> DATASET RECORDS:

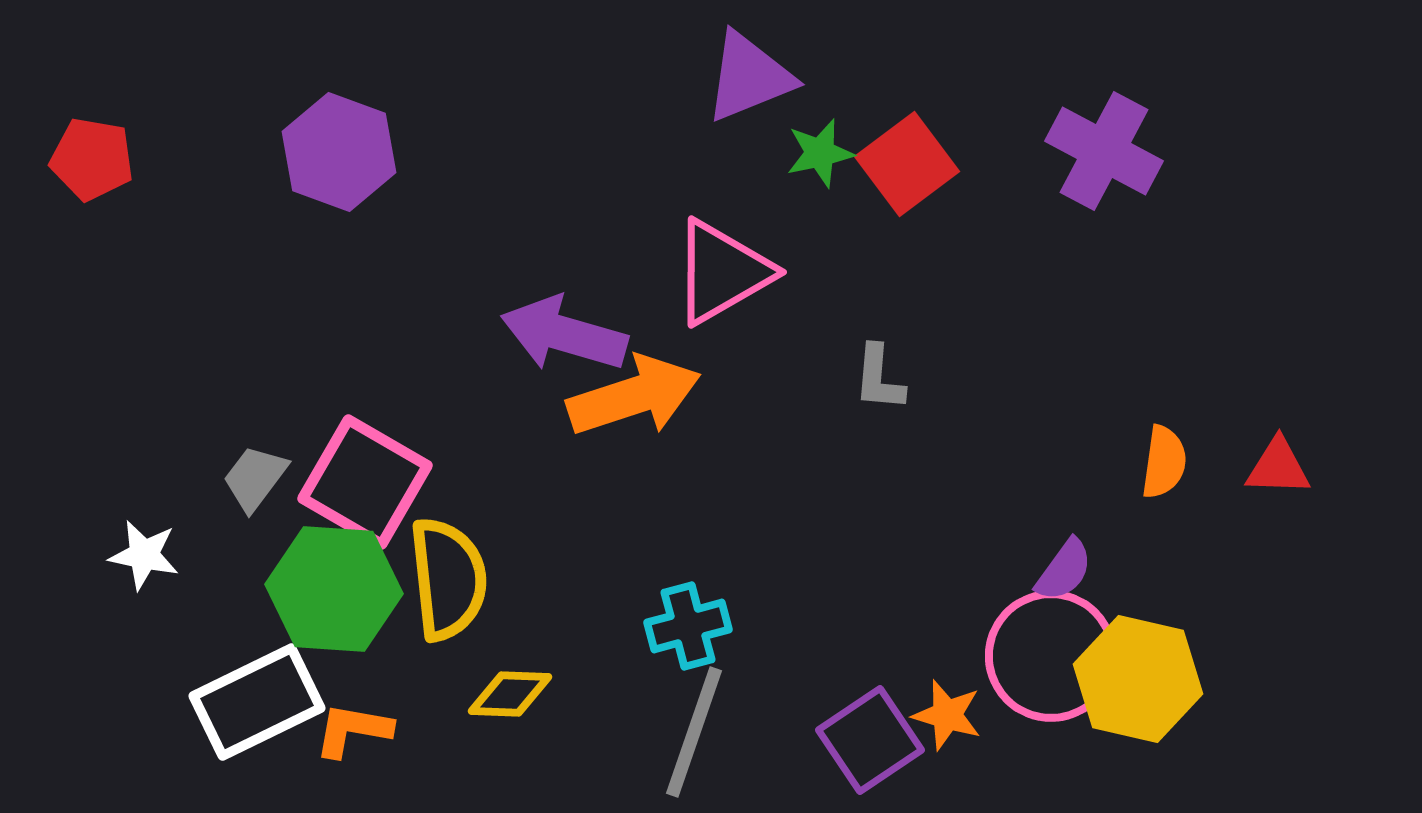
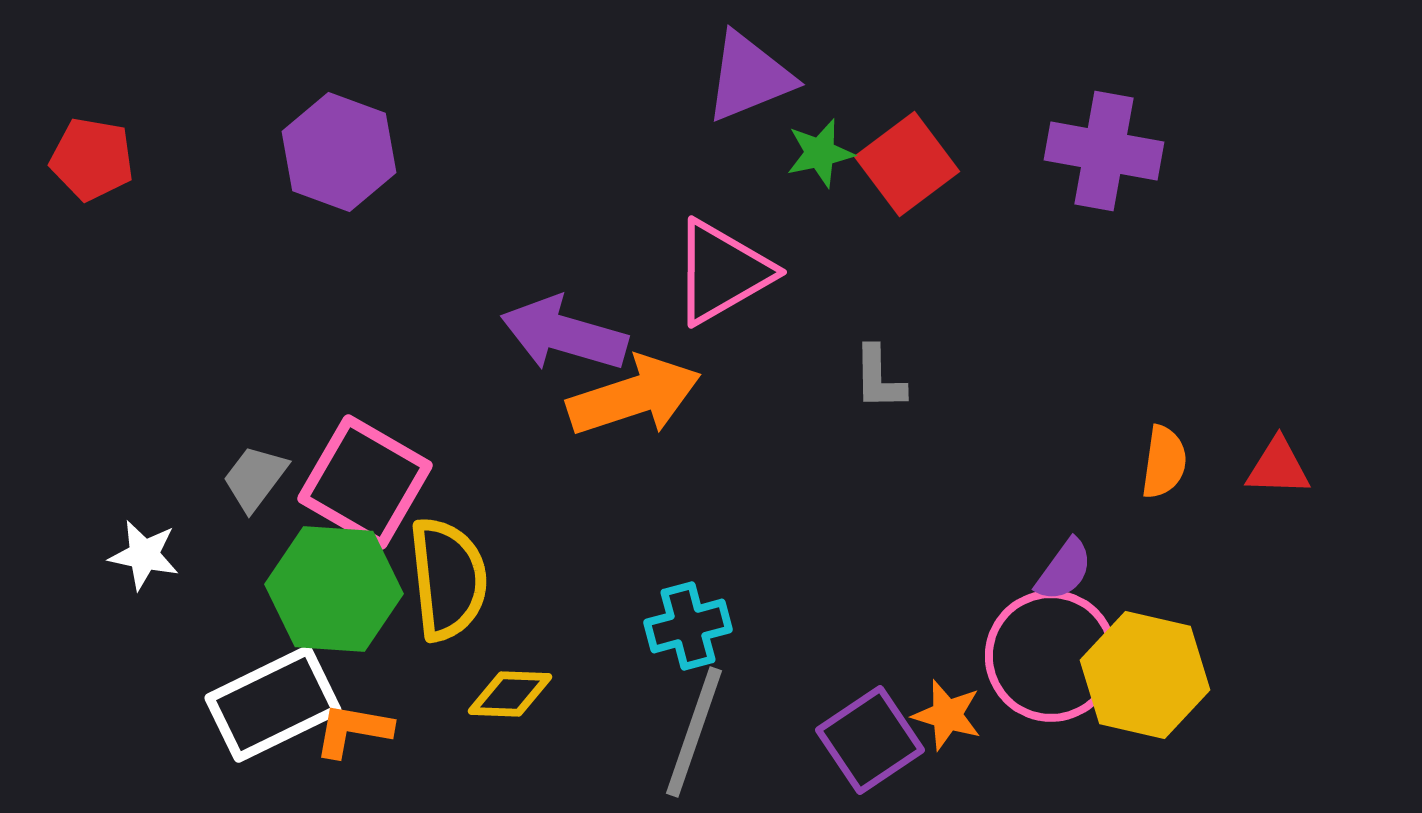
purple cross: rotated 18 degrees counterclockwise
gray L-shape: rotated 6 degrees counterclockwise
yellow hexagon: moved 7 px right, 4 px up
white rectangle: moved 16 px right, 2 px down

---

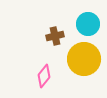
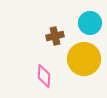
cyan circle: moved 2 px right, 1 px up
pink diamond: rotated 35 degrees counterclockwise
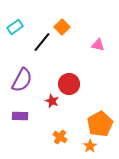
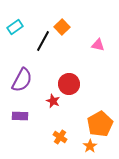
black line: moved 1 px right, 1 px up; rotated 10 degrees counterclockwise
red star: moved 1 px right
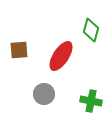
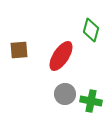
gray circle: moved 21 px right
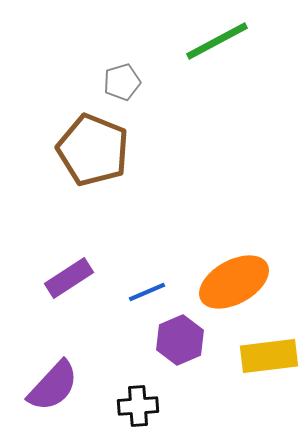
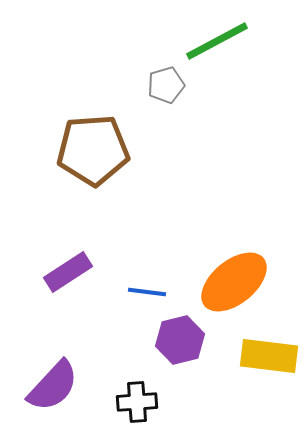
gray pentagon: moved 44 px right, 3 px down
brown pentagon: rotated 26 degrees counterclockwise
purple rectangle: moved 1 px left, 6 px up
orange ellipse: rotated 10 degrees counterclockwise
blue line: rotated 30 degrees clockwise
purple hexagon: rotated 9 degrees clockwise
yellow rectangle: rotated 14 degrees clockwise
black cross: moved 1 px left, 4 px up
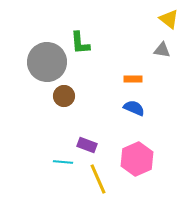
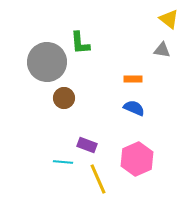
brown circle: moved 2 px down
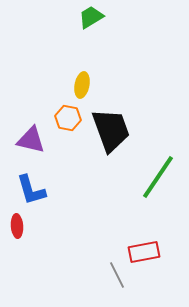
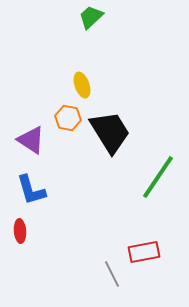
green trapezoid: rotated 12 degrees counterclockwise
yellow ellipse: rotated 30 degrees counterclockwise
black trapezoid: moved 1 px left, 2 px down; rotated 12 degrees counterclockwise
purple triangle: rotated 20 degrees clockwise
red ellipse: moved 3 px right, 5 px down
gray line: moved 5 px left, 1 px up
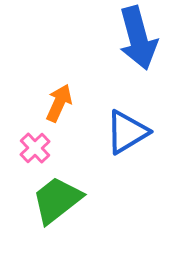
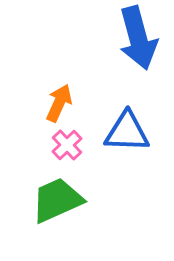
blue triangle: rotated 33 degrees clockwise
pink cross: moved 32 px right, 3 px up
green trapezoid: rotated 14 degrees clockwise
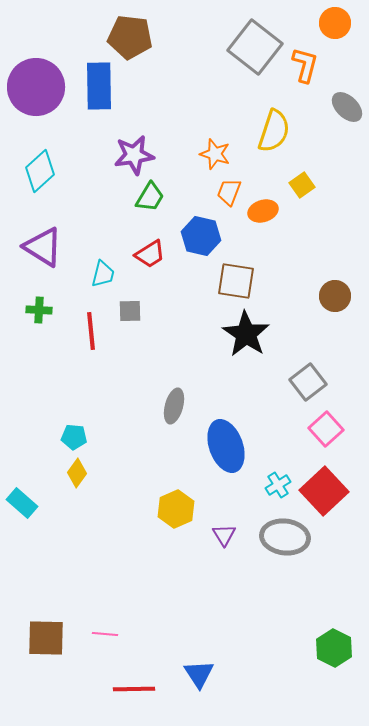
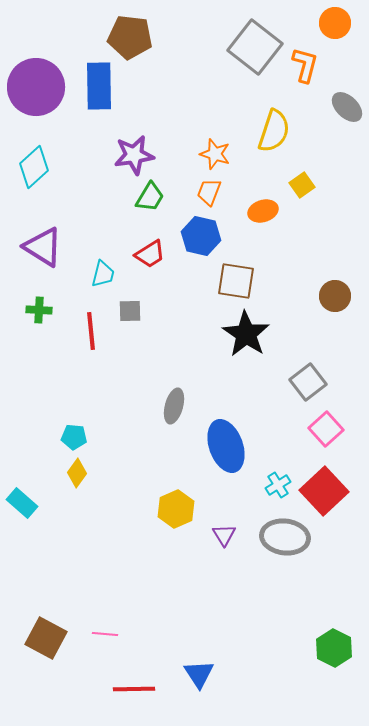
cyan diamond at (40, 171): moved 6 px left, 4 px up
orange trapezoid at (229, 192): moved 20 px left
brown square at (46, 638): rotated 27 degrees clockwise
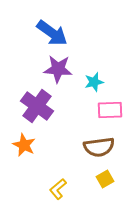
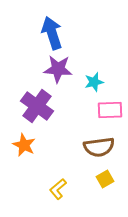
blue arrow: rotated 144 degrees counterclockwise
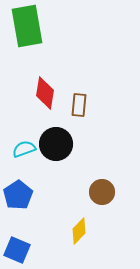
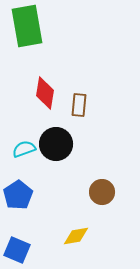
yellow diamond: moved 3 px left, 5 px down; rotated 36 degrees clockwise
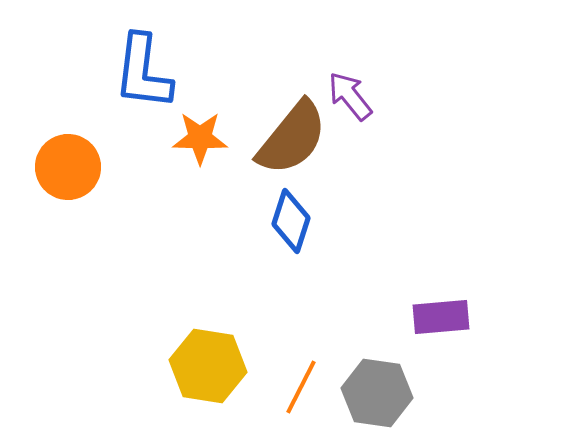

* * *

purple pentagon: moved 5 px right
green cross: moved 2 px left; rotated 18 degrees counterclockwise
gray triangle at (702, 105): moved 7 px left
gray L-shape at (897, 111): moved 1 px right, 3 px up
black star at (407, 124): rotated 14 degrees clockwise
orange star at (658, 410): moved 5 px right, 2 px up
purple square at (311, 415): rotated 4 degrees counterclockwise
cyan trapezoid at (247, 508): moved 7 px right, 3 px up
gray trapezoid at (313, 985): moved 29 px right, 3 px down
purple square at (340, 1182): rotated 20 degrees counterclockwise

> EXERCISE REQUIREMENTS: Filter the entries above and keep only the lines with the word "left".

> TASK RESULT:
purple rectangle: moved 1 px left, 6 px up
black cross: moved 1 px left, 4 px up
black trapezoid: moved 1 px left, 2 px down; rotated 12 degrees counterclockwise
gray line: moved 5 px left, 1 px up
cyan diamond at (40, 171): moved 6 px left, 4 px up
orange trapezoid at (229, 192): moved 20 px left
yellow diamond: moved 3 px left, 5 px down; rotated 36 degrees clockwise
green cross: moved 2 px left; rotated 18 degrees counterclockwise
gray triangle at (702, 105): moved 7 px left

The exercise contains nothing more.